▶ Work to be completed
Give back exactly the lines of the material below that start at the line containing "camera_right=-125 camera_up=0" and end at the line containing "change=swapped; old=russet hand", and no others.

▶ Stored data

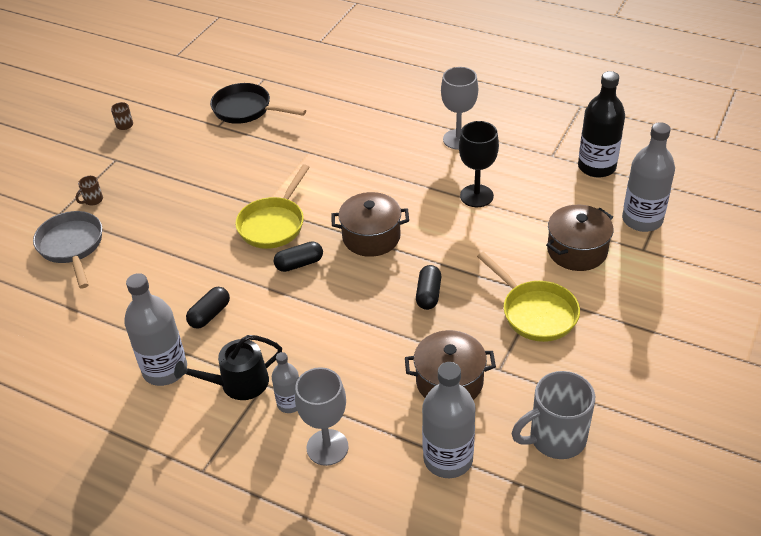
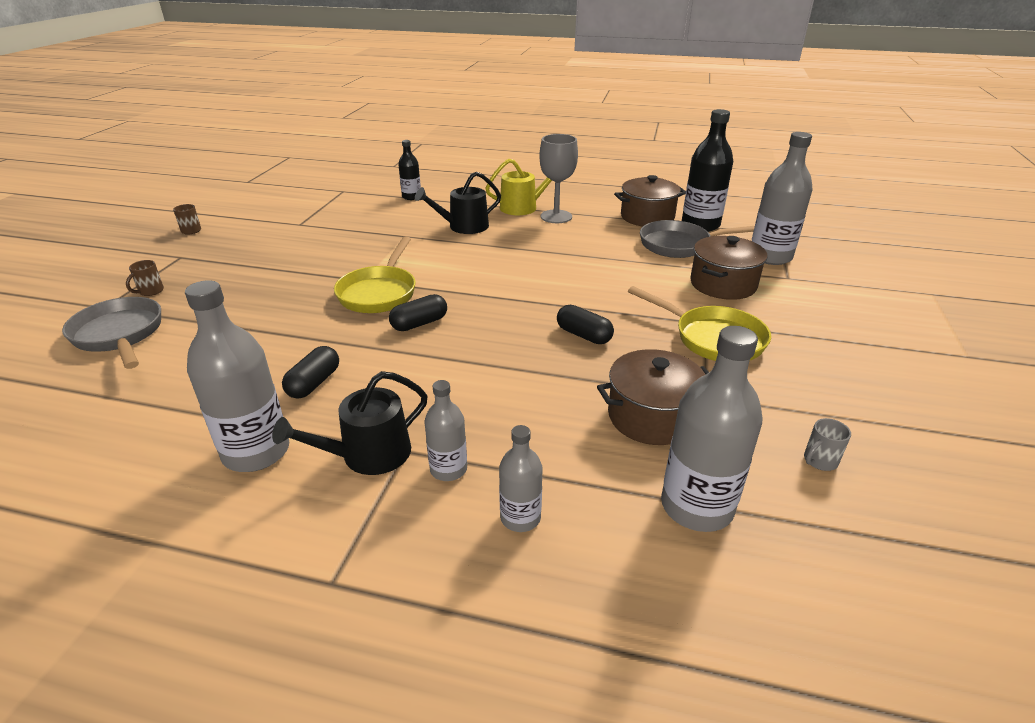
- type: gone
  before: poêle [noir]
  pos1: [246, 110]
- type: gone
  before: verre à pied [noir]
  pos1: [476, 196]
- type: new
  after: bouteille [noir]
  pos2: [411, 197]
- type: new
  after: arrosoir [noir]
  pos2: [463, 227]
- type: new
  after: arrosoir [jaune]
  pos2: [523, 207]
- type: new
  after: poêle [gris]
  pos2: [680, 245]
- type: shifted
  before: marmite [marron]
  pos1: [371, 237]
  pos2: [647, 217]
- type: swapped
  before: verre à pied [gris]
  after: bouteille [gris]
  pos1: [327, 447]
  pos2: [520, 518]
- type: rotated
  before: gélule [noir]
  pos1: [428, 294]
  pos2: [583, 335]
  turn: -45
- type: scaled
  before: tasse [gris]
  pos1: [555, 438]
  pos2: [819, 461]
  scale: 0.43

==

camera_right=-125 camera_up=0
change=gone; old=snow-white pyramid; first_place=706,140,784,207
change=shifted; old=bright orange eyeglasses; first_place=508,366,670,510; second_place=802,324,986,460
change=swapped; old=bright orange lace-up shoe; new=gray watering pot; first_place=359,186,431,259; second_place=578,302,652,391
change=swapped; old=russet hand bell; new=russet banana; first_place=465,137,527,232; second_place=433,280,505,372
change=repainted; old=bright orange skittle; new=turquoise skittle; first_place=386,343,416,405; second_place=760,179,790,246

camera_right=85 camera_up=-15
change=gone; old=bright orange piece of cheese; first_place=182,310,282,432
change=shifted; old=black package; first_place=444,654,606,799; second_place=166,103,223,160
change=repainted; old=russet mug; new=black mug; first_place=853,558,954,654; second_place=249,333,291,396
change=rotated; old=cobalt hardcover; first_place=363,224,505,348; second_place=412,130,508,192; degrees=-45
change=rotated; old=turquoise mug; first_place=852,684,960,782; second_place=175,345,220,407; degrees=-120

▶ Answer space
camera_right=-125 camera_up=0
change=gone; old=snow-white pyramid; first_place=706,140,784,207
change=shifted; old=bright orange eyeglasses; first_place=508,366,670,510; second_place=802,324,986,460
change=swapped; old=bright orange lace-up shoe; new=gray watering pot; first_place=359,186,431,259; second_place=578,302,652,391
change=swapped; old=russet hand bell; new=russet banana; first_place=465,137,527,232; second_place=433,280,505,372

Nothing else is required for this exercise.